- What you are asked to do: Copy each line of the data exactly. Leave nothing out.

[Dataset items]
────
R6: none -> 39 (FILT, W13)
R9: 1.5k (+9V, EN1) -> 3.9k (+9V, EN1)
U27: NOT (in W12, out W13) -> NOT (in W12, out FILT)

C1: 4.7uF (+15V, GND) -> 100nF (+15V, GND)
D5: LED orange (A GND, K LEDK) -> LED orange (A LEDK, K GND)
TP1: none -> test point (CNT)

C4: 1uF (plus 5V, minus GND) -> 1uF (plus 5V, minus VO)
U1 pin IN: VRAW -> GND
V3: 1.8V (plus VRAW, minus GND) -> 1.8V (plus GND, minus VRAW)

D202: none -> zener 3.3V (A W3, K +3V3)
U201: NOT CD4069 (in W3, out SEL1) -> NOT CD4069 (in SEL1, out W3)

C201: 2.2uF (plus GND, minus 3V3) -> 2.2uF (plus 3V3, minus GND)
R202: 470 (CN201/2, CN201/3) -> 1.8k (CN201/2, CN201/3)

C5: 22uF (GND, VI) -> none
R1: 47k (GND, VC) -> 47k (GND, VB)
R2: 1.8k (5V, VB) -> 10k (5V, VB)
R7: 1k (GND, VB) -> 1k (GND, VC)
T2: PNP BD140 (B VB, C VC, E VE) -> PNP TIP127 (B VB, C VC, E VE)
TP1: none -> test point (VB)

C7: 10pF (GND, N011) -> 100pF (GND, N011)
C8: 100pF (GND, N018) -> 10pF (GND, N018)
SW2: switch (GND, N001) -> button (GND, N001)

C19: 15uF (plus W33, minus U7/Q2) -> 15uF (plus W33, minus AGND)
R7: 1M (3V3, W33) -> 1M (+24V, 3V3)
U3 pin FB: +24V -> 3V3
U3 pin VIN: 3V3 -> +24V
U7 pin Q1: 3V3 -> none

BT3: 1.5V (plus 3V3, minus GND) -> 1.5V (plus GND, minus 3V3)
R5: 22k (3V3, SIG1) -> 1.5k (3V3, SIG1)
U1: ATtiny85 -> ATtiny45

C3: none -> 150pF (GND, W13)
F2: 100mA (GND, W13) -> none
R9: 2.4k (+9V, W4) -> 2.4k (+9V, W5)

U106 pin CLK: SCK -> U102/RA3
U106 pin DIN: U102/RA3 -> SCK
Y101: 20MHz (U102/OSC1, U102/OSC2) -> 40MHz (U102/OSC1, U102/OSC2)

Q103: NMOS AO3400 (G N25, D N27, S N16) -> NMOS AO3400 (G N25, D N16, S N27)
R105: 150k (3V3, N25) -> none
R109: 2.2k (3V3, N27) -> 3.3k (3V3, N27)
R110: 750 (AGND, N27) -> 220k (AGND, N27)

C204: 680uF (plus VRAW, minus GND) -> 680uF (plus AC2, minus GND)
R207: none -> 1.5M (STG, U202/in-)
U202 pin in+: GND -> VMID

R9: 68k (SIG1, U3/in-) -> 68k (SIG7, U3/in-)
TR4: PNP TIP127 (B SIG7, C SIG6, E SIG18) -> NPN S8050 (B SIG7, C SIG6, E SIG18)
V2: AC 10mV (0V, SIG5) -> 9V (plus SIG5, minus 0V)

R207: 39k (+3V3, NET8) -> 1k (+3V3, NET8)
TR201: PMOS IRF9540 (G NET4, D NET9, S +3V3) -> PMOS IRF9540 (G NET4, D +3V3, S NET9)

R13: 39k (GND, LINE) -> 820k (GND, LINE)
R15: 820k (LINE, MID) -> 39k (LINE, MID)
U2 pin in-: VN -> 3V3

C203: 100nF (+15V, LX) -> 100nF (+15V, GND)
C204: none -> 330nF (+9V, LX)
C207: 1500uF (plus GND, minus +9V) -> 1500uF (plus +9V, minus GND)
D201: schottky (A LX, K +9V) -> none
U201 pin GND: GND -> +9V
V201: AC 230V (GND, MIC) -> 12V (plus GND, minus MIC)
────
- Answer to this exercise:
R6: none -> 39 (FILT, W13)
R9: 1.5k (+9V, EN1) -> 3.9k (+9V, EN1)
U27: NOT (in W12, out W13) -> NOT (in W12, out FILT)

C1: 4.7uF (+15V, GND) -> 100nF (+15V, GND)
D5: LED orange (A GND, K LEDK) -> LED orange (A LEDK, K GND)
TP1: none -> test point (CNT)

C4: 1uF (plus 5V, minus GND) -> 1uF (plus 5V, minus VO)
U1 pin IN: VRAW -> GND
V3: 1.8V (plus VRAW, minus GND) -> 1.8V (plus GND, minus VRAW)

D202: none -> zener 3.3V (A W3, K +3V3)
U201: NOT CD4069 (in W3, out SEL1) -> NOT CD4069 (in SEL1, out W3)

C201: 2.2uF (plus GND, minus 3V3) -> 2.2uF (plus 3V3, minus GND)
R202: 470 (CN201/2, CN201/3) -> 1.8k (CN201/2, CN201/3)

C5: 22uF (GND, VI) -> none
R1: 47k (GND, VC) -> 47k (GND, VB)
R2: 1.8k (5V, VB) -> 10k (5V, VB)
R7: 1k (GND, VB) -> 1k (GND, VC)
T2: PNP BD140 (B VB, C VC, E VE) -> PNP TIP127 (B VB, C VC, E VE)
TP1: none -> test point (VB)

C7: 10pF (GND, N011) -> 100pF (GND, N011)
C8: 100pF (GND, N018) -> 10pF (GND, N018)
SW2: switch (GND, N001) -> button (GND, N001)

C19: 15uF (plus W33, minus U7/Q2) -> 15uF (plus W33, minus AGND)
R7: 1M (3V3, W33) -> 1M (+24V, 3V3)
U3 pin FB: +24V -> 3V3
U3 pin VIN: 3V3 -> +24V
U7 pin Q1: 3V3 -> none

BT3: 1.5V (plus 3V3, minus GND) -> 1.5V (plus GND, minus 3V3)
R5: 22k (3V3, SIG1) -> 1.5k (3V3, SIG1)
U1: ATtiny85 -> ATtiny45

C3: none -> 150pF (GND, W13)
F2: 100mA (GND, W13) -> none
R9: 2.4k (+9V, W4) -> 2.4k (+9V, W5)

U106 pin CLK: SCK -> U102/RA3
U106 pin DIN: U102/RA3 -> SCK
Y101: 20MHz (U102/OSC1, U102/OSC2) -> 40MHz (U102/OSC1, U102/OSC2)

Q103: NMOS AO3400 (G N25, D N27, S N16) -> NMOS AO3400 (G N25, D N16, S N27)
R105: 150k (3V3, N25) -> none
R109: 2.2k (3V3, N27) -> 3.3k (3V3, N27)
R110: 750 (AGND, N27) -> 220k (AGND, N27)

C204: 680uF (plus VRAW, minus GND) -> 680uF (plus AC2, minus GND)
R207: none -> 1.5M (STG, U202/in-)
U202 pin in+: GND -> VMID

R9: 68k (SIG1, U3/in-) -> 68k (SIG7, U3/in-)
TR4: PNP TIP127 (B SIG7, C SIG6, E SIG18) -> NPN S8050 (B SIG7, C SIG6, E SIG18)
V2: AC 10mV (0V, SIG5) -> 9V (plus SIG5, minus 0V)

R207: 39k (+3V3, NET8) -> 1k (+3V3, NET8)
TR201: PMOS IRF9540 (G NET4, D NET9, S +3V3) -> PMOS IRF9540 (G NET4, D +3V3, S NET9)

R13: 39k (GND, LINE) -> 820k (GND, LINE)
R15: 820k (LINE, MID) -> 39k (LINE, MID)
U2 pin in-: VN -> 3V3

C203: 100nF (+15V, LX) -> 100nF (+15V, GND)
C204: none -> 330nF (+9V, LX)
C207: 1500uF (plus GND, minus +9V) -> 1500uF (plus +9V, minus GND)
D201: schottky (A LX, K +9V) -> none
U201 pin GND: GND -> +9V
V201: AC 230V (GND, MIC) -> 12V (plus GND, minus MIC)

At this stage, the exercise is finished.